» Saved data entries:
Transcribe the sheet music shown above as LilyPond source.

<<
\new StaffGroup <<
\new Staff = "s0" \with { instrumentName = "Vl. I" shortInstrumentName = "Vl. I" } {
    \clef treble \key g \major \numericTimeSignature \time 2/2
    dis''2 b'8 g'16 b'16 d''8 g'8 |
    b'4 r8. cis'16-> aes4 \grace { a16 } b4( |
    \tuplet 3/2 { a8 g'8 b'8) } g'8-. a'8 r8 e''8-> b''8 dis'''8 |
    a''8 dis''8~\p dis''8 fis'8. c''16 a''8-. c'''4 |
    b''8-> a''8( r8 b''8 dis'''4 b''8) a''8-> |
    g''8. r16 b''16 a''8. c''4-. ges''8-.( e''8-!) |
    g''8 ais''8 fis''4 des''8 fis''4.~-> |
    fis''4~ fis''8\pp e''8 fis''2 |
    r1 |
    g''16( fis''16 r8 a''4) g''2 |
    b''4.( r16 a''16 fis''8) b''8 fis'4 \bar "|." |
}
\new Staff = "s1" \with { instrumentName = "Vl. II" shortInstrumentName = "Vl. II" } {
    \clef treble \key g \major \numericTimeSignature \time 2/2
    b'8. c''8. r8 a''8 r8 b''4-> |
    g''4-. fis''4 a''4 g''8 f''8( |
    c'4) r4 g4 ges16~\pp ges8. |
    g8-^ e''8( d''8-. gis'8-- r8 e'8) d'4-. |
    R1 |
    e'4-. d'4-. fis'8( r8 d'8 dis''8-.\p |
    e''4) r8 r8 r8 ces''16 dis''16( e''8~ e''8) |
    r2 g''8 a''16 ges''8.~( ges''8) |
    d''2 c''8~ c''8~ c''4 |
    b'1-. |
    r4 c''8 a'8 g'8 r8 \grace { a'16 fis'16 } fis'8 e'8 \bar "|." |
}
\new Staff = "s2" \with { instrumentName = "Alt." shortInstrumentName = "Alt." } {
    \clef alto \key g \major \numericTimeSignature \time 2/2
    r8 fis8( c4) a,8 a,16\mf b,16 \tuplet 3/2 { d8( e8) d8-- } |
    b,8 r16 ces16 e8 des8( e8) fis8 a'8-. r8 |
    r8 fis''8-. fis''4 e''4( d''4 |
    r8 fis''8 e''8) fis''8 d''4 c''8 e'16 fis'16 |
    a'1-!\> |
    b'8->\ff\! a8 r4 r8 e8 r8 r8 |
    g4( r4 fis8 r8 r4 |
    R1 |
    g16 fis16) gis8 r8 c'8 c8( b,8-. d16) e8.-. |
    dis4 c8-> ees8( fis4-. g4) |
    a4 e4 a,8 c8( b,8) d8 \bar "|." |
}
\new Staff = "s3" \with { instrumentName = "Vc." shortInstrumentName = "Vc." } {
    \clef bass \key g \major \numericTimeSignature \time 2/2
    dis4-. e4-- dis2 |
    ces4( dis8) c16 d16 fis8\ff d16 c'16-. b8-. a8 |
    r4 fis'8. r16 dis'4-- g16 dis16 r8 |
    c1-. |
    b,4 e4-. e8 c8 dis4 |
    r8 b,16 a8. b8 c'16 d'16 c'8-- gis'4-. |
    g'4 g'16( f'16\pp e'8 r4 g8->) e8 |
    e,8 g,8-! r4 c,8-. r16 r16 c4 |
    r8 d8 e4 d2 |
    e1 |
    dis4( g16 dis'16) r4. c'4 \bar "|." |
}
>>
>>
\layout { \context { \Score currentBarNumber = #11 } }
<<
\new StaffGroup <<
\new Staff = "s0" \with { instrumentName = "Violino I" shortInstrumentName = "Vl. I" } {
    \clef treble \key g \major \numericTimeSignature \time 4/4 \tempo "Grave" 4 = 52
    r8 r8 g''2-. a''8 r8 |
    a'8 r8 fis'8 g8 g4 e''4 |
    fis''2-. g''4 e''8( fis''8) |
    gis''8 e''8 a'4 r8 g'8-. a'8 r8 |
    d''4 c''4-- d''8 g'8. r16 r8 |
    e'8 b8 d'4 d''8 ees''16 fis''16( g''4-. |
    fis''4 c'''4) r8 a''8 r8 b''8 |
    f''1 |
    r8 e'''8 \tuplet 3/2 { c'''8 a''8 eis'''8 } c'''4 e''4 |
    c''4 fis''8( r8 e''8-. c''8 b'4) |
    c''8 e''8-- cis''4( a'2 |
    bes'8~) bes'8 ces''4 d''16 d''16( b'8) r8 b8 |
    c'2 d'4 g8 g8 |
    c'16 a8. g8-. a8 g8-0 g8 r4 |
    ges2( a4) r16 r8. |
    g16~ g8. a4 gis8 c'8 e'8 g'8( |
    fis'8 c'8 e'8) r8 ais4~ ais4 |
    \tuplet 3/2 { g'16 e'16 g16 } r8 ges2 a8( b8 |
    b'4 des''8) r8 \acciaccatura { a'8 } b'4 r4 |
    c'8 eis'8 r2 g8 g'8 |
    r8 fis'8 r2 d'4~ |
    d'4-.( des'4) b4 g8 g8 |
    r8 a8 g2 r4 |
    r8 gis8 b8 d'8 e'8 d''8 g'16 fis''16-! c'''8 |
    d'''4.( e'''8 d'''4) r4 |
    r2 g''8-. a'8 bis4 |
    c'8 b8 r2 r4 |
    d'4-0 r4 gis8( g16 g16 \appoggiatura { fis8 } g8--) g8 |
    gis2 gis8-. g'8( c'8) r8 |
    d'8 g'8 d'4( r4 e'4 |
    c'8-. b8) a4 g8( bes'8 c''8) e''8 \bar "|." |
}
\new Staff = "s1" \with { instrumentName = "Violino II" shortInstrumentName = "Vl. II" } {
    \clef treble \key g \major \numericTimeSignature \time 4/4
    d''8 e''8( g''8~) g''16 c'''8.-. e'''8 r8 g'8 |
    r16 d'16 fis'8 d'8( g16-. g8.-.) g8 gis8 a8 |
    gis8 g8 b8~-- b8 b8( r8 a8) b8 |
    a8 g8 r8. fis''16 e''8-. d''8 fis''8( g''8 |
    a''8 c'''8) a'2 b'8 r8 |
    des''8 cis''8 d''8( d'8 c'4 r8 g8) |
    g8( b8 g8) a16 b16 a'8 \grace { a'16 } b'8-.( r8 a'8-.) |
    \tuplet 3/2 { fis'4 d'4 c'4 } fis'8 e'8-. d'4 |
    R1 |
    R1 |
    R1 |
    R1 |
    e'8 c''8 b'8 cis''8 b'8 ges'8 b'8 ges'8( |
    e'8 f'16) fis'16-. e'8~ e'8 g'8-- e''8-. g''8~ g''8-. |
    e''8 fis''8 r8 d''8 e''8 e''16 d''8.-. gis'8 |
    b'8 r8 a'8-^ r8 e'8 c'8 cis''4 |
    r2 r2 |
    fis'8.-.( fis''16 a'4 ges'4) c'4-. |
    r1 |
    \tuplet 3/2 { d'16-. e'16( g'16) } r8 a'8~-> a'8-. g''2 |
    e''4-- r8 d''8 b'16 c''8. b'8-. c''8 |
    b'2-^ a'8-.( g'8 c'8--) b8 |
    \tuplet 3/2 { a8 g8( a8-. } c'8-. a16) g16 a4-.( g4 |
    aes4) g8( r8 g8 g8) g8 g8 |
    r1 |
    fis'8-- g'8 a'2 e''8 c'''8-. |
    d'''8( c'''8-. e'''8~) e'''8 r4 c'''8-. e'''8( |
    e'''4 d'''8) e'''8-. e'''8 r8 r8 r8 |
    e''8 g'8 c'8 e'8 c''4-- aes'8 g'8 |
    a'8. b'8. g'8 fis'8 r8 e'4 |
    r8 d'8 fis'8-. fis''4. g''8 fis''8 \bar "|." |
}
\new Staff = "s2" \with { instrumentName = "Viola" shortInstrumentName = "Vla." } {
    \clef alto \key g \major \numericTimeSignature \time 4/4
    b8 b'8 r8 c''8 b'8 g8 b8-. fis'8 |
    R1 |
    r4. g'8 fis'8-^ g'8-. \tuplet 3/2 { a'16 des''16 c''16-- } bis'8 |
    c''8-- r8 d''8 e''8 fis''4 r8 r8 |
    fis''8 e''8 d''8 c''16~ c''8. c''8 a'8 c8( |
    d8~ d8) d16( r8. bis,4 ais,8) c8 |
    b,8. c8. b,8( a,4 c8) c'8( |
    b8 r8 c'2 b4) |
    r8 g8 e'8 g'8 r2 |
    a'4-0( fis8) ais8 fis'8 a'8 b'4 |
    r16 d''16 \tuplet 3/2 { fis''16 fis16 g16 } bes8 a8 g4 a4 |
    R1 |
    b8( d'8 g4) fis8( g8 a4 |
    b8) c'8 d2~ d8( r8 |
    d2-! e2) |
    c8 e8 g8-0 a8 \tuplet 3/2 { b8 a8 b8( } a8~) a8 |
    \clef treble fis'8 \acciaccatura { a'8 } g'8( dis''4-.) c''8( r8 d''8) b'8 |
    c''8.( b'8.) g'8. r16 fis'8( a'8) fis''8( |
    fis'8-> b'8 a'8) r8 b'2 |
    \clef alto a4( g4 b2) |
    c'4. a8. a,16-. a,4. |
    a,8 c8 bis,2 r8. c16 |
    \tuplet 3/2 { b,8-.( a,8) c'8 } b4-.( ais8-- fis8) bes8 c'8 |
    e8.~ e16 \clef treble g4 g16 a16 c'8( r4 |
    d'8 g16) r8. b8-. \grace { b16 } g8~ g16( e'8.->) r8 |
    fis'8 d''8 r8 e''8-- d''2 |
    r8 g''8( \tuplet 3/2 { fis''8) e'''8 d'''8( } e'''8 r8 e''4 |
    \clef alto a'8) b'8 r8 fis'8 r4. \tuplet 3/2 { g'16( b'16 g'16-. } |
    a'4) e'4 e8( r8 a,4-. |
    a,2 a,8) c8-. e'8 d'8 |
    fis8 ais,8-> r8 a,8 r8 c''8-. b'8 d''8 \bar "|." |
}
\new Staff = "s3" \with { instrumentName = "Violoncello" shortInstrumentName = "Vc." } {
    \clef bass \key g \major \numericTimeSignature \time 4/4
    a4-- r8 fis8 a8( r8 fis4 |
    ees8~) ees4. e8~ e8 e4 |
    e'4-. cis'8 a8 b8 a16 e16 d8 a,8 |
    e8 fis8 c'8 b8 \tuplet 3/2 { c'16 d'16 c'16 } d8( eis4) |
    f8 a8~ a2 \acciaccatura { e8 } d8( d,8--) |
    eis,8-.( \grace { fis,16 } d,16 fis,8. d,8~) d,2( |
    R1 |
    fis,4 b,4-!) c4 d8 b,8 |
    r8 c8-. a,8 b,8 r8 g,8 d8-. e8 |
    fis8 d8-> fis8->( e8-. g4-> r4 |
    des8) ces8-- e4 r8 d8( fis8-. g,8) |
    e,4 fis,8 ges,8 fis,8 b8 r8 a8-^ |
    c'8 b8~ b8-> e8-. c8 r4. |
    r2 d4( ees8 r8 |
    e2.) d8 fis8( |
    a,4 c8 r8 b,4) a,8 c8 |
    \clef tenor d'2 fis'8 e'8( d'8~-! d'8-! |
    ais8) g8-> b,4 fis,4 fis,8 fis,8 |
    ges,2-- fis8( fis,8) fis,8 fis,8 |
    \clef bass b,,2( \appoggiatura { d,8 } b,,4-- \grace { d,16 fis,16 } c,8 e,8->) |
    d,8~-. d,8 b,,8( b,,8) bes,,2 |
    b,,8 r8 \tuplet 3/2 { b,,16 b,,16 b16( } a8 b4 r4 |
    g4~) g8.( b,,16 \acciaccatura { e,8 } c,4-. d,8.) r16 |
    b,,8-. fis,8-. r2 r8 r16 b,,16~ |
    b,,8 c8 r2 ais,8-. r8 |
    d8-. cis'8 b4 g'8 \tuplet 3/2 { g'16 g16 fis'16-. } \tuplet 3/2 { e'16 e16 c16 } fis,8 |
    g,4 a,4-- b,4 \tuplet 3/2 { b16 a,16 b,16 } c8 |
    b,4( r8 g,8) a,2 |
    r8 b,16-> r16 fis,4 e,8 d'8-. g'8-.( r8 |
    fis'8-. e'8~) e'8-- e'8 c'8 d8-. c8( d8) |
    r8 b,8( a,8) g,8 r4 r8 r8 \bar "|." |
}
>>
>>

» Given task:
Gather every line of the listing above that contains the string "with", treating uppercase and lowercase as distinct.

» Solution to the problem:
\new Staff = "s0" \with { instrumentName = "Vl. I" shortInstrumentName = "Vl. I" } {
\new Staff = "s1" \with { instrumentName = "Vl. II" shortInstrumentName = "Vl. II" } {
\new Staff = "s2" \with { instrumentName = "Alt." shortInstrumentName = "Alt." } {
\new Staff = "s3" \with { instrumentName = "Vc." shortInstrumentName = "Vc." } {
\new Staff = "s0" \with { instrumentName = "Violino I" shortInstrumentName = "Vl. I" } {
\new Staff = "s1" \with { instrumentName = "Violino II" shortInstrumentName = "Vl. II" } {
\new Staff = "s2" \with { instrumentName = "Viola" shortInstrumentName = "Vla." } {
\new Staff = "s3" \with { instrumentName = "Violoncello" shortInstrumentName = "Vc." } {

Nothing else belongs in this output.